TASK TO COMPLETE: Go through the listing that follows and write it out exactly. Drop the pictures.

[Opening MATERIAL FOR THIS TASK section]

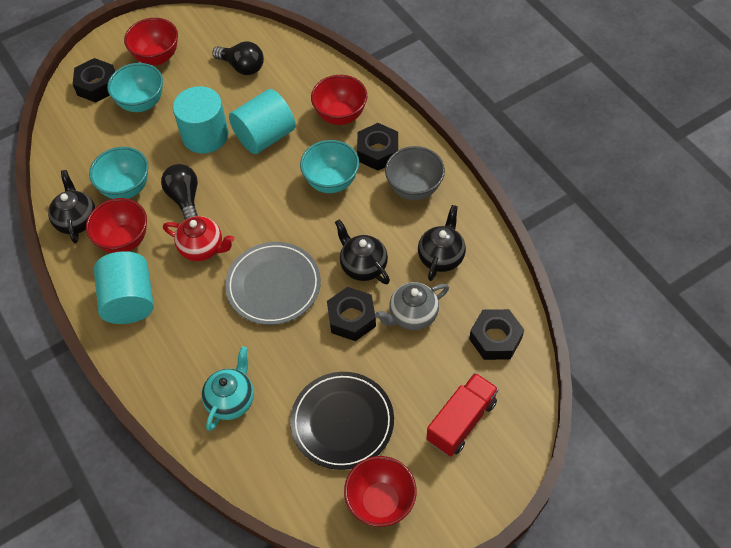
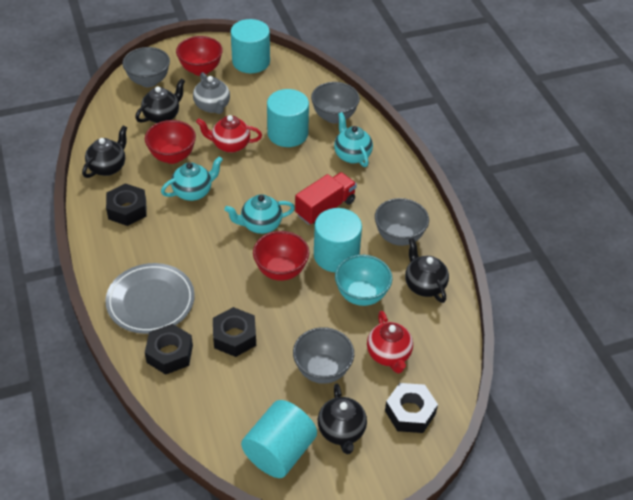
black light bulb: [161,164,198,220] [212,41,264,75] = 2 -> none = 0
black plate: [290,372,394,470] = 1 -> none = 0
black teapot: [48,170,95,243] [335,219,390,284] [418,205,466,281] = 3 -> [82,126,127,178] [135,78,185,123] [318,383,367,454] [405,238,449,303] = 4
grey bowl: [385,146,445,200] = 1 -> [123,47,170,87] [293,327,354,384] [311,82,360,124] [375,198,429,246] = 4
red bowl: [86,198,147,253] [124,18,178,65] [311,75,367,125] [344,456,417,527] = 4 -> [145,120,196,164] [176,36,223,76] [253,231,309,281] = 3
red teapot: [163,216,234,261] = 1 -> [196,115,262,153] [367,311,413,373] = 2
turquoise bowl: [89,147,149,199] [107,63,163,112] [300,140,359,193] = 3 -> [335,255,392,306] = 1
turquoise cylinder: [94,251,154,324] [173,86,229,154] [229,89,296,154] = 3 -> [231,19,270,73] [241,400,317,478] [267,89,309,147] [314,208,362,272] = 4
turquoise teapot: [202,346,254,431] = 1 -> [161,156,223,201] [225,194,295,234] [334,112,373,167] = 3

[Closing MATERIAL FOR THIS TASK section]

EXERCISE SOLUTION:
black light bulb: [161,164,198,220] [212,41,264,75] = 2 -> none = 0
black plate: [290,372,394,470] = 1 -> none = 0
black teapot: [48,170,95,243] [335,219,390,284] [418,205,466,281] = 3 -> [82,126,127,178] [135,78,185,123] [318,383,367,454] [405,238,449,303] = 4
grey bowl: [385,146,445,200] = 1 -> [123,47,170,87] [293,327,354,384] [311,82,360,124] [375,198,429,246] = 4
red bowl: [86,198,147,253] [124,18,178,65] [311,75,367,125] [344,456,417,527] = 4 -> [145,120,196,164] [176,36,223,76] [253,231,309,281] = 3
red teapot: [163,216,234,261] = 1 -> [196,115,262,153] [367,311,413,373] = 2
turquoise bowl: [89,147,149,199] [107,63,163,112] [300,140,359,193] = 3 -> [335,255,392,306] = 1
turquoise cylinder: [94,251,154,324] [173,86,229,154] [229,89,296,154] = 3 -> [231,19,270,73] [241,400,317,478] [267,89,309,147] [314,208,362,272] = 4
turquoise teapot: [202,346,254,431] = 1 -> [161,156,223,201] [225,194,295,234] [334,112,373,167] = 3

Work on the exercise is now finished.